--- START ---

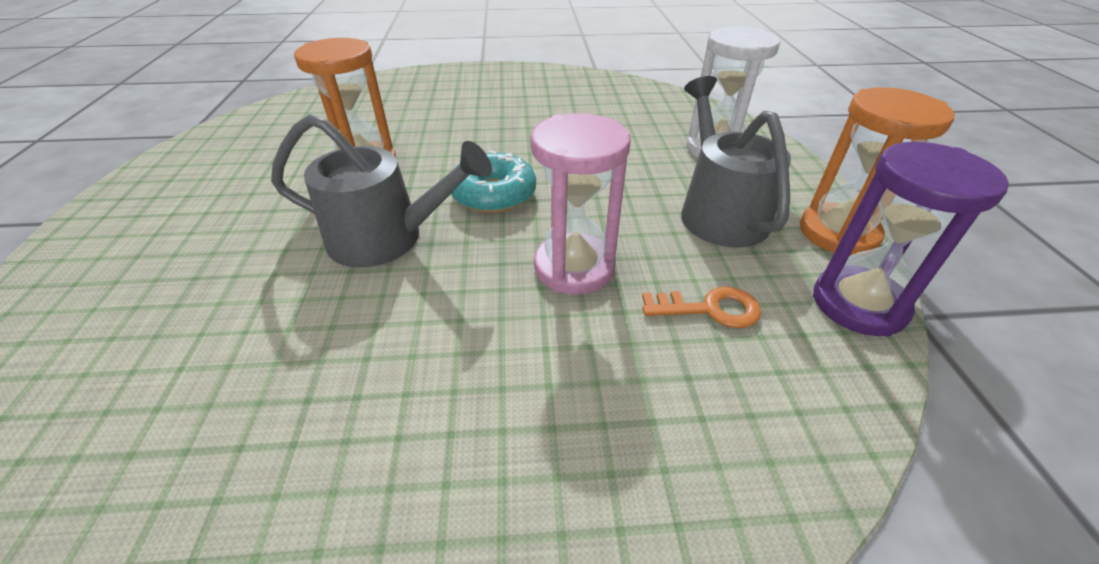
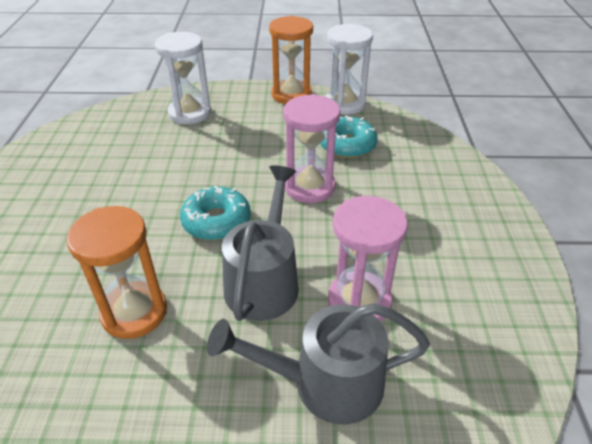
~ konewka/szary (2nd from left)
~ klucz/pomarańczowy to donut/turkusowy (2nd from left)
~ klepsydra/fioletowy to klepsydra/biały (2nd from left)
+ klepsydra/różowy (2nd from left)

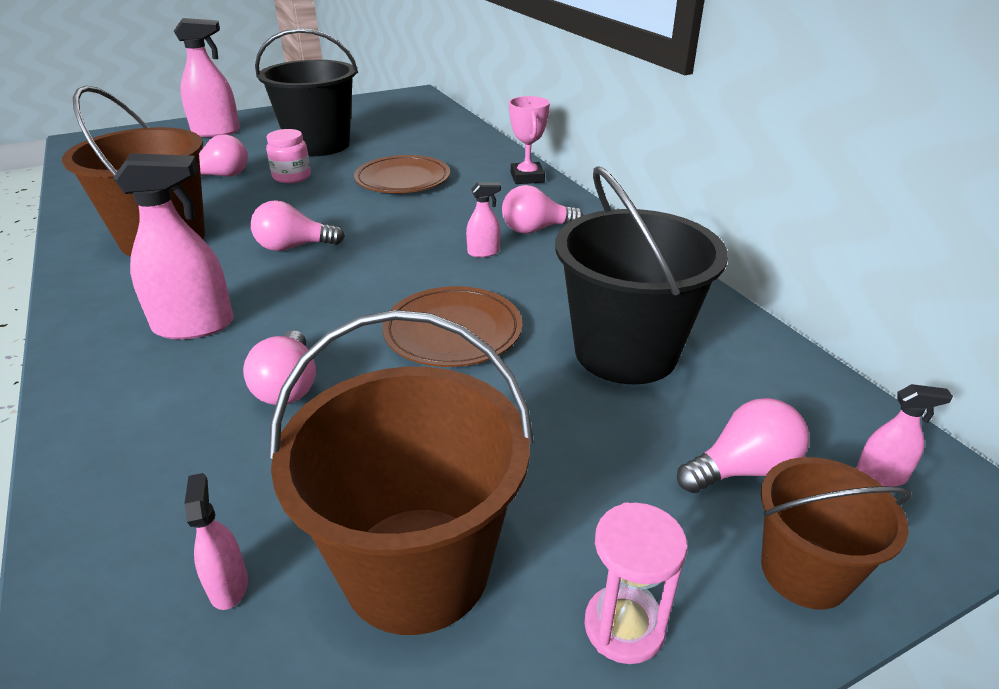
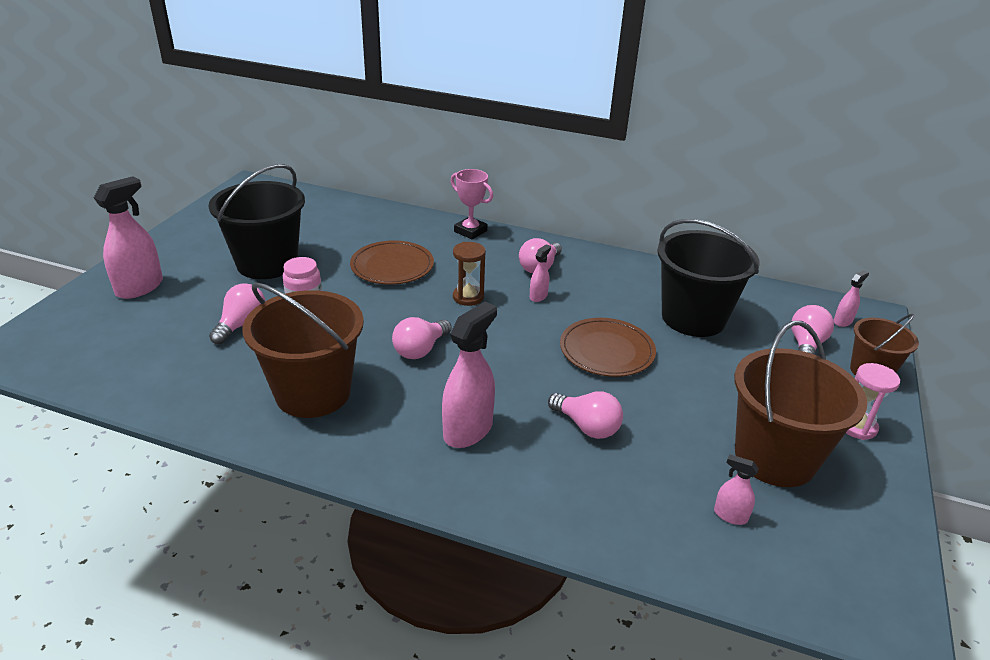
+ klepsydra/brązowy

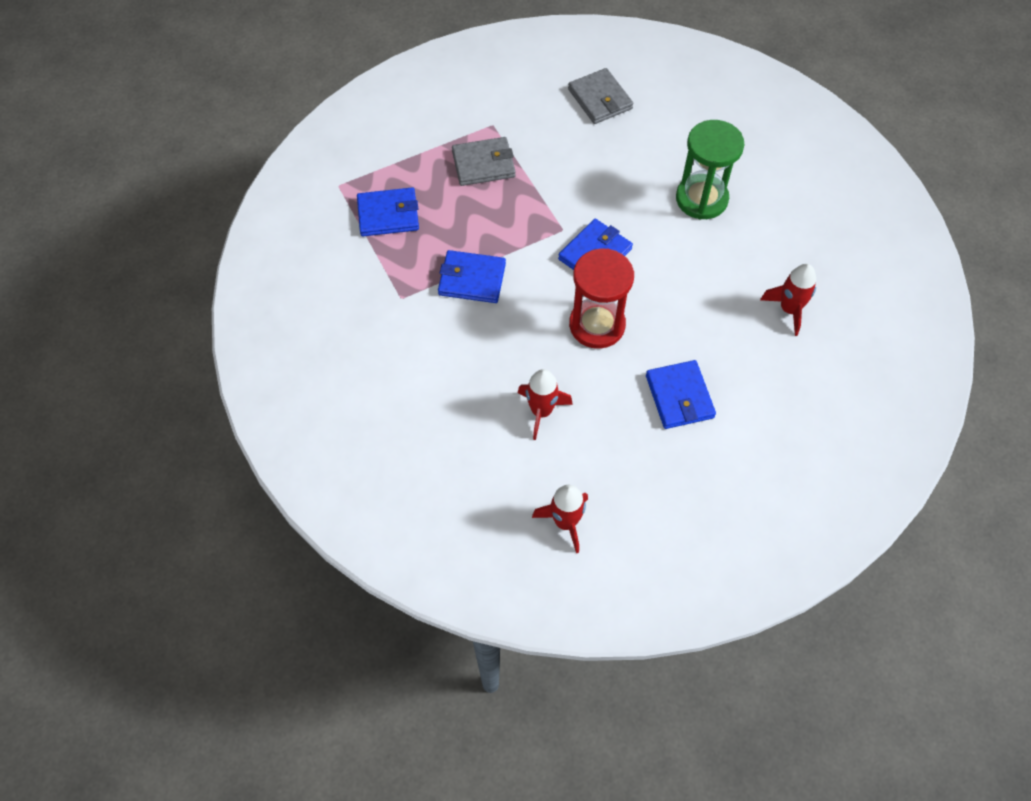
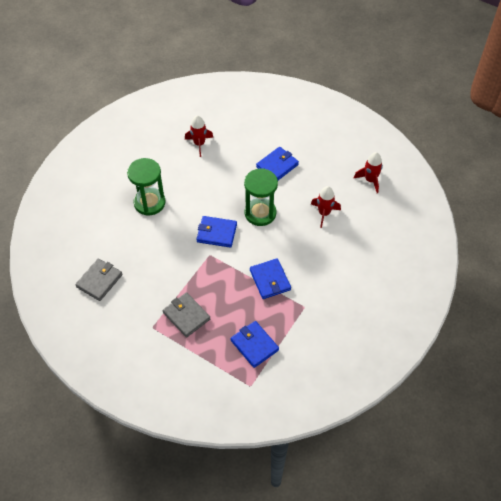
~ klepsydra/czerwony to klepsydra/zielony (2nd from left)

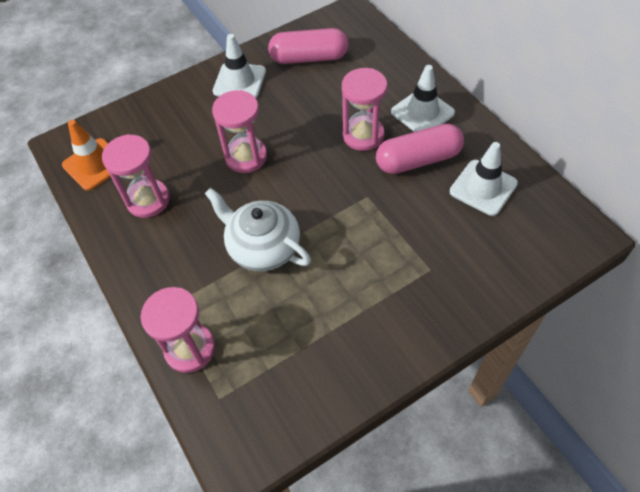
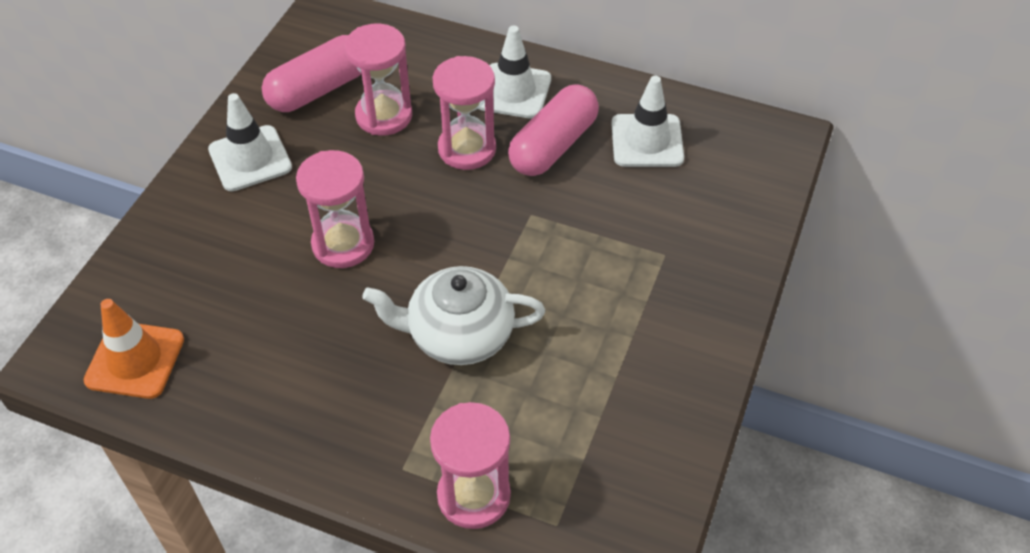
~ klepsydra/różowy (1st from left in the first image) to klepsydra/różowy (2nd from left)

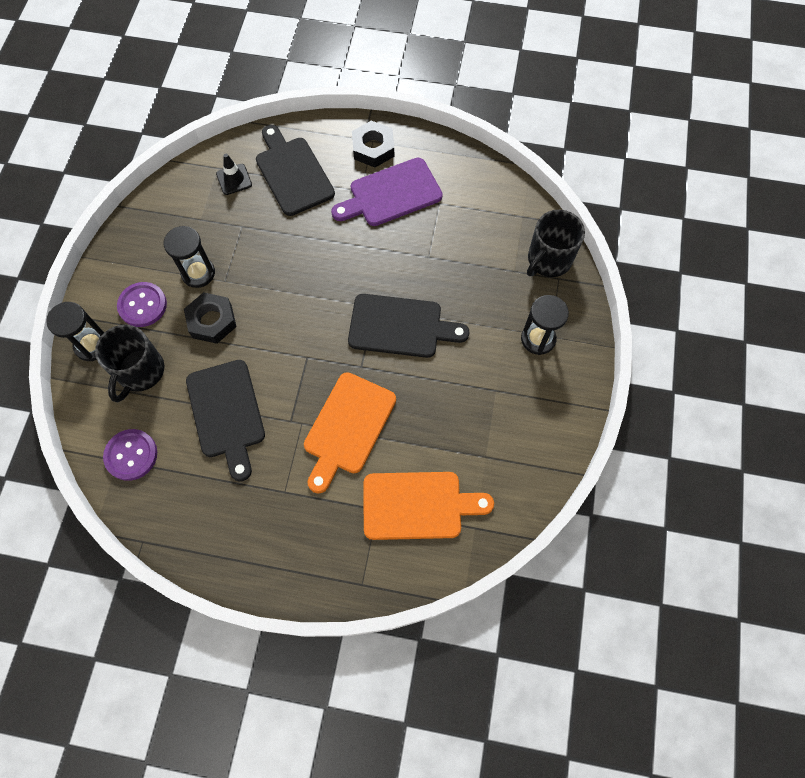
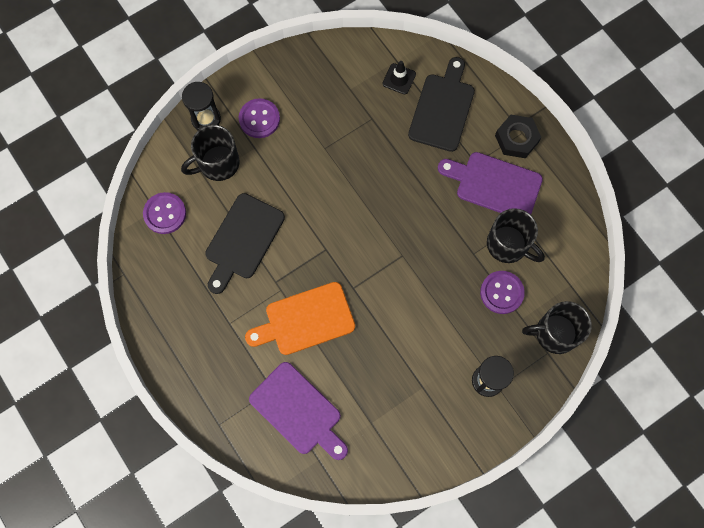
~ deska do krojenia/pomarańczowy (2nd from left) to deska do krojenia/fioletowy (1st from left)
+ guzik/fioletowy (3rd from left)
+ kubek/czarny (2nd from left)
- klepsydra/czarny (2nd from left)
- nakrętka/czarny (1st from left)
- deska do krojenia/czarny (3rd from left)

--- END ---

## Requirement
Although the records above contain pictures, the copy should hold only the lines from their start through the line containing "- klepsydra/czarny (2nd from left)", each exactly as written, and none of the pictures.

## Result below
~ konewka/szary (2nd from left)
~ klucz/pomarańczowy to donut/turkusowy (2nd from left)
~ klepsydra/fioletowy to klepsydra/biały (2nd from left)
+ klepsydra/różowy (2nd from left)

+ klepsydra/brązowy

~ klepsydra/czerwony to klepsydra/zielony (2nd from left)

~ klepsydra/różowy (1st from left in the first image) to klepsydra/różowy (2nd from left)

~ deska do krojenia/pomarańczowy (2nd from left) to deska do krojenia/fioletowy (1st from left)
+ guzik/fioletowy (3rd from left)
+ kubek/czarny (2nd from left)
- klepsydra/czarny (2nd from left)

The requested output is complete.